### Work order
When you reach the line containing "brown brick E7:G7 level 2 -> none" in the data below, begin returning lines exactly as written, and stop once the line containing "black round brick C12" has been returned.

### Object state change records
┄┄┄┄┄┄┄┄┄┄┄┄┄┄┄┄┄┄┄┄

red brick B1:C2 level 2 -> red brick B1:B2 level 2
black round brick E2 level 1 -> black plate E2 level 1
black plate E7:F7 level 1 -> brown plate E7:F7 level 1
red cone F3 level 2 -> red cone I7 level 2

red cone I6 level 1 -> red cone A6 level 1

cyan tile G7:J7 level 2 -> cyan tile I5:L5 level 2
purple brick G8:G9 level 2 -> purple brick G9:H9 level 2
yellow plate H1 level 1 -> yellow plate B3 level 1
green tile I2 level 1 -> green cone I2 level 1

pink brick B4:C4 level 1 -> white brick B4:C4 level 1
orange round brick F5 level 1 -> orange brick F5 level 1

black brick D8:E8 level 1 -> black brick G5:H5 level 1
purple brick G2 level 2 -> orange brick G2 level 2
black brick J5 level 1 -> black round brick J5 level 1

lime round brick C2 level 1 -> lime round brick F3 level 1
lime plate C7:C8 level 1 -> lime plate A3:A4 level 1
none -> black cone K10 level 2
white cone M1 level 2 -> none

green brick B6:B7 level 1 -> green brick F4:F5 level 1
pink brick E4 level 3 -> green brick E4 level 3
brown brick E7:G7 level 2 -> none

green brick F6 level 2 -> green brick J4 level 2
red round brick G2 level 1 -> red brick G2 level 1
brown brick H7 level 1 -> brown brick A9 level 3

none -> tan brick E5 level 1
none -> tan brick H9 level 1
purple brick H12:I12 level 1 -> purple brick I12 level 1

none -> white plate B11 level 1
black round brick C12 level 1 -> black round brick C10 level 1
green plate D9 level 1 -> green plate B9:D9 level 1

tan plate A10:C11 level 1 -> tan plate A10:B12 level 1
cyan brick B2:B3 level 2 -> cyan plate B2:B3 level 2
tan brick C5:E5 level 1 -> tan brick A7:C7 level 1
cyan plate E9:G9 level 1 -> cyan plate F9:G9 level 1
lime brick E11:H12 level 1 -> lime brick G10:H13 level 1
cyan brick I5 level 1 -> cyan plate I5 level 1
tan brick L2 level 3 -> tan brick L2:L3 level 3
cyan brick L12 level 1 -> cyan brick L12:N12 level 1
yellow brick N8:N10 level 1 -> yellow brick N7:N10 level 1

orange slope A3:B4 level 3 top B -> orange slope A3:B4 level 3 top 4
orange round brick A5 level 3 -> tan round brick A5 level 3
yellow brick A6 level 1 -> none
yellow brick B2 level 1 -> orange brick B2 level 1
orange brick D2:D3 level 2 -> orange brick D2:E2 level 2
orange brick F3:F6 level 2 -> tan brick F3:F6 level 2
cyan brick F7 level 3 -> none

┄┄┄┄┄┄┄┄┄┄┄┄┄┄┄┄┄┄┄┄

### Written solution
brown brick E7:G7 level 2 -> none

green brick F6 level 2 -> green brick J4 level 2
red round brick G2 level 1 -> red brick G2 level 1
brown brick H7 level 1 -> brown brick A9 level 3

none -> tan brick E5 level 1
none -> tan brick H9 level 1
purple brick H12:I12 level 1 -> purple brick I12 level 1

none -> white plate B11 level 1
black round brick C12 level 1 -> black round brick C10 level 1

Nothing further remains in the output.